Records from a collection
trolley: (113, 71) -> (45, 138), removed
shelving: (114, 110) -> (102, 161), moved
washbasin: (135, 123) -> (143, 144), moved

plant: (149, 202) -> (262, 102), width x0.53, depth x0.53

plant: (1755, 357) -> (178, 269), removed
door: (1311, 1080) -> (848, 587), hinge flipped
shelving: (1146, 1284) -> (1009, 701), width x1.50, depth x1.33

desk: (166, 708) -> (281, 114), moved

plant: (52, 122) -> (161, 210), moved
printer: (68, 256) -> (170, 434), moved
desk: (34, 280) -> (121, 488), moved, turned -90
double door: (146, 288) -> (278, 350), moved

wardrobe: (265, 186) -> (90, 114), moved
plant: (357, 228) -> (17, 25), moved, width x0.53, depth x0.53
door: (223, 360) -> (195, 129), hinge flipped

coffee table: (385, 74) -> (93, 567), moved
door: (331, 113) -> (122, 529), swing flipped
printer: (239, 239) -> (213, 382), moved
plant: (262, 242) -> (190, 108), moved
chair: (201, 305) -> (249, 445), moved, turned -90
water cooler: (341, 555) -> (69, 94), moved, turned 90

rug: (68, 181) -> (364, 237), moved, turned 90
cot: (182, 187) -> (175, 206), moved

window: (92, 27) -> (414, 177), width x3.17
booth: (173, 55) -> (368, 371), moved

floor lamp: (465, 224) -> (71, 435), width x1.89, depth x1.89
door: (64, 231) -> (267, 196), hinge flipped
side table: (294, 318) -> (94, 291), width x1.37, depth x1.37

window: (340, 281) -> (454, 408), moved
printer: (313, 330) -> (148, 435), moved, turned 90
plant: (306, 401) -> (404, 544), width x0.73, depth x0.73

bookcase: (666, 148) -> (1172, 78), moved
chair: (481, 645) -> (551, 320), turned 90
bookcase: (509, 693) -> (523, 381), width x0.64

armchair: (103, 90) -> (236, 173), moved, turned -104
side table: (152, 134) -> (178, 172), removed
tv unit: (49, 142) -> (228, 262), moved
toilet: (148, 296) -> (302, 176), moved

What is expected
Print only these lines, please. They run from the start of the entries above to the line containing "booth: (173, 55) -> (368, 371), moved", both ends included, and must match exactly.

Response
trolley: (113, 71) -> (45, 138), removed
shelving: (114, 110) -> (102, 161), moved
washbasin: (135, 123) -> (143, 144), moved

plant: (149, 202) -> (262, 102), width x0.53, depth x0.53

plant: (1755, 357) -> (178, 269), removed
door: (1311, 1080) -> (848, 587), hinge flipped
shelving: (1146, 1284) -> (1009, 701), width x1.50, depth x1.33

desk: (166, 708) -> (281, 114), moved

plant: (52, 122) -> (161, 210), moved
printer: (68, 256) -> (170, 434), moved
desk: (34, 280) -> (121, 488), moved, turned -90
double door: (146, 288) -> (278, 350), moved

wardrobe: (265, 186) -> (90, 114), moved
plant: (357, 228) -> (17, 25), moved, width x0.53, depth x0.53
door: (223, 360) -> (195, 129), hinge flipped

coffee table: (385, 74) -> (93, 567), moved
door: (331, 113) -> (122, 529), swing flipped
printer: (239, 239) -> (213, 382), moved
plant: (262, 242) -> (190, 108), moved
chair: (201, 305) -> (249, 445), moved, turned -90
water cooler: (341, 555) -> (69, 94), moved, turned 90

rug: (68, 181) -> (364, 237), moved, turned 90
cot: (182, 187) -> (175, 206), moved

window: (92, 27) -> (414, 177), width x3.17
booth: (173, 55) -> (368, 371), moved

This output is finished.